(DATASET begins)

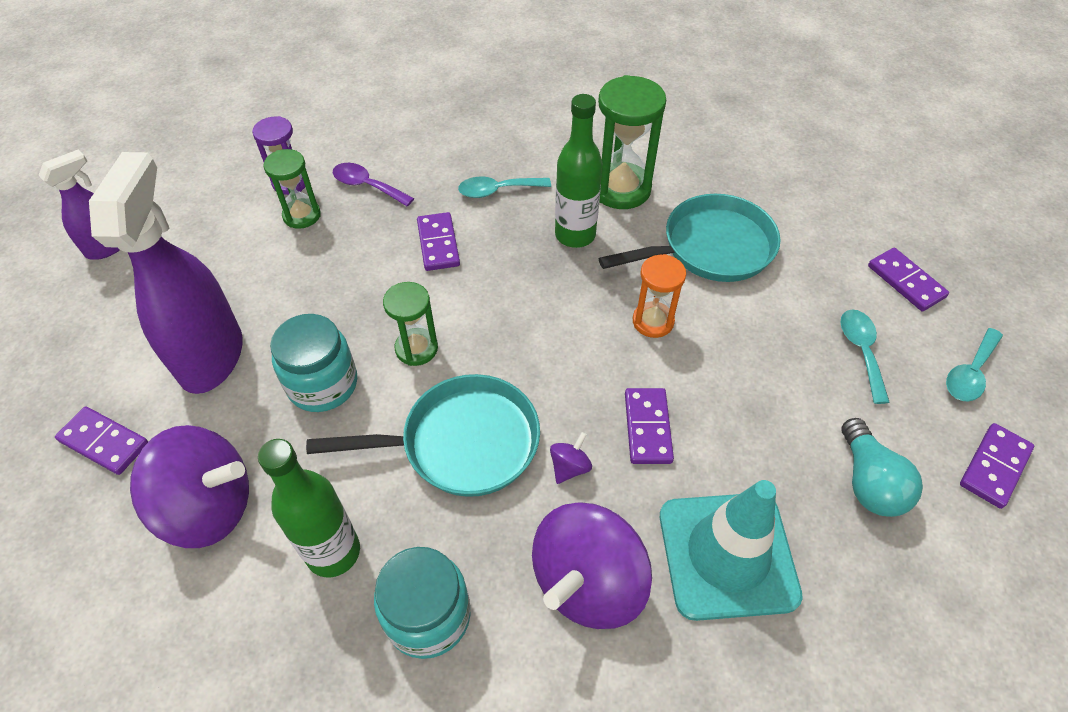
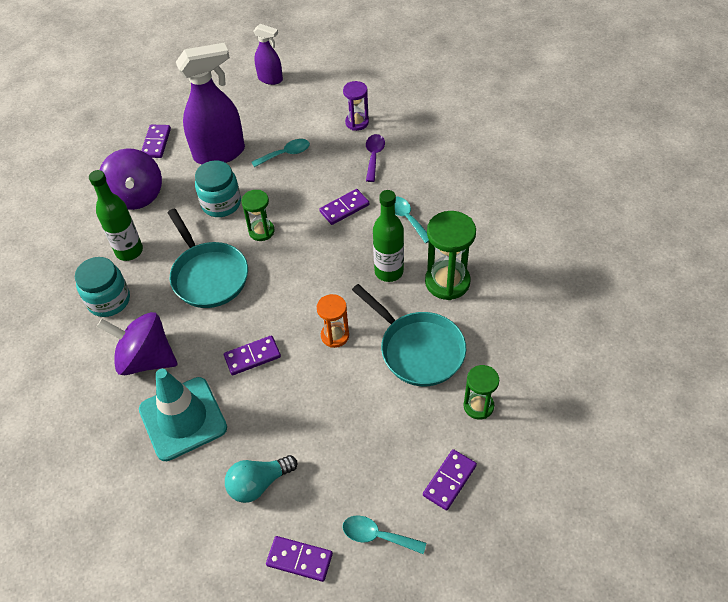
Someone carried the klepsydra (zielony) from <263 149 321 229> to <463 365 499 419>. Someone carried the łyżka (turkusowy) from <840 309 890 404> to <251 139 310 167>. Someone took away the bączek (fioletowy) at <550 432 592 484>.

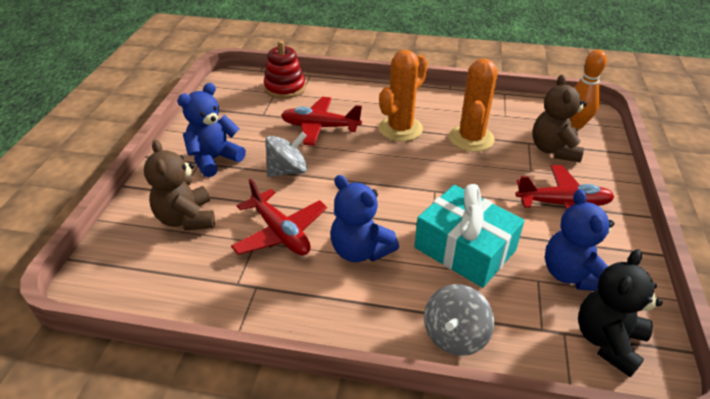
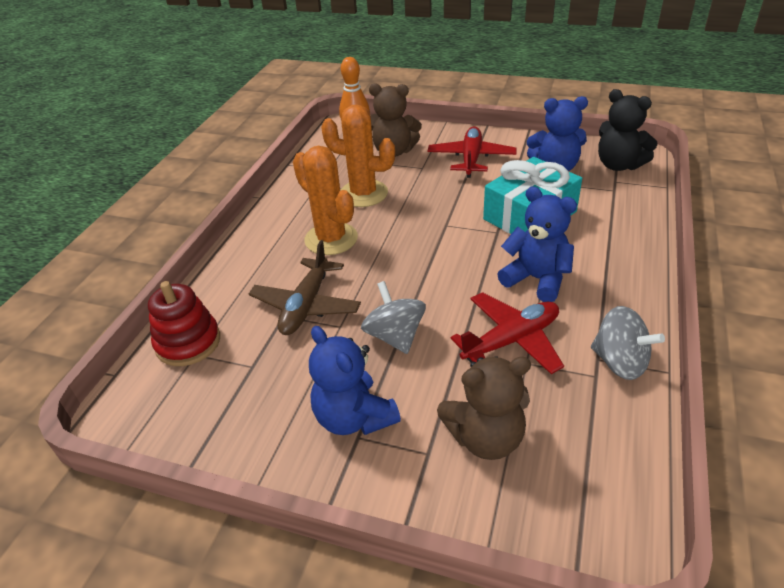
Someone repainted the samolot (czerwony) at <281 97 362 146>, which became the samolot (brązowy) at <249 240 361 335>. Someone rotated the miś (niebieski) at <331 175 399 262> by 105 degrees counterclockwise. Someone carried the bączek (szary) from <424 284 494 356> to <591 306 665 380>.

(DATASET ends)
(DATASET begins)

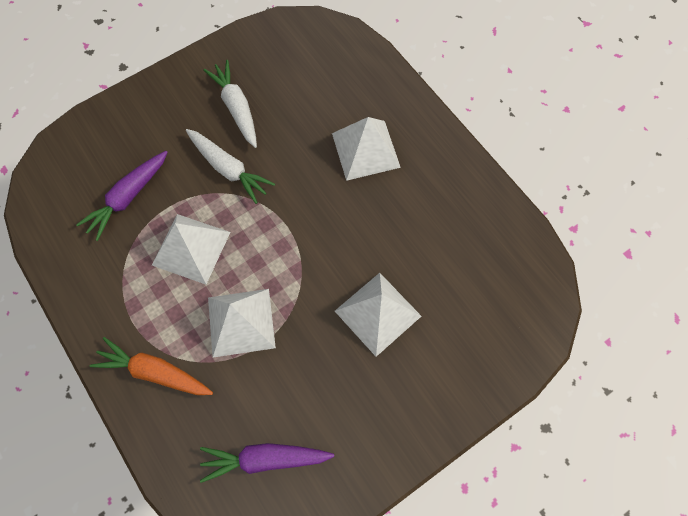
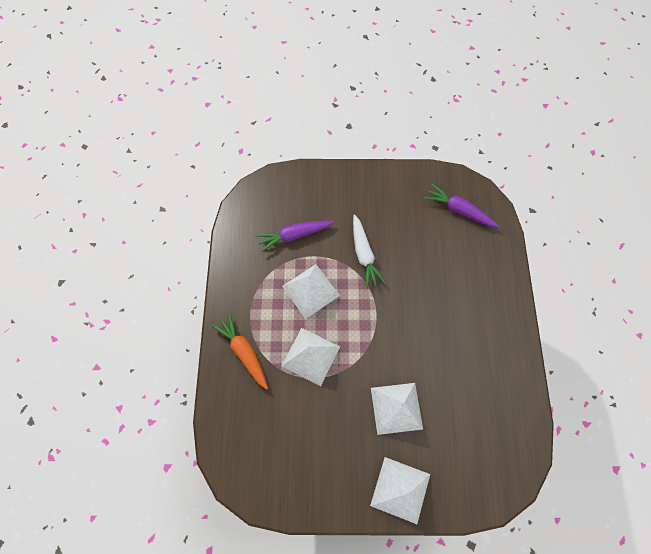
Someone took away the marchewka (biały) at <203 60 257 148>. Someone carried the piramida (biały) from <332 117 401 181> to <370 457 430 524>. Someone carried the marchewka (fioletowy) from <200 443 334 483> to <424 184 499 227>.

(DATASET ends)

TO DO:
Using only the data above, copy out the lines that include the word "bączek".

OUTPUT FOR THIS EXERCISE:
Someone carried the klepsydra (zielony) from <263 149 321 229> to <463 365 499 419>. Someone carried the łyżka (turkusowy) from <840 309 890 404> to <251 139 310 167>. Someone took away the bączek (fioletowy) at <550 432 592 484>.
Someone repainted the samolot (czerwony) at <281 97 362 146>, which became the samolot (brązowy) at <249 240 361 335>. Someone rotated the miś (niebieski) at <331 175 399 262> by 105 degrees counterclockwise. Someone carried the bączek (szary) from <424 284 494 356> to <591 306 665 380>.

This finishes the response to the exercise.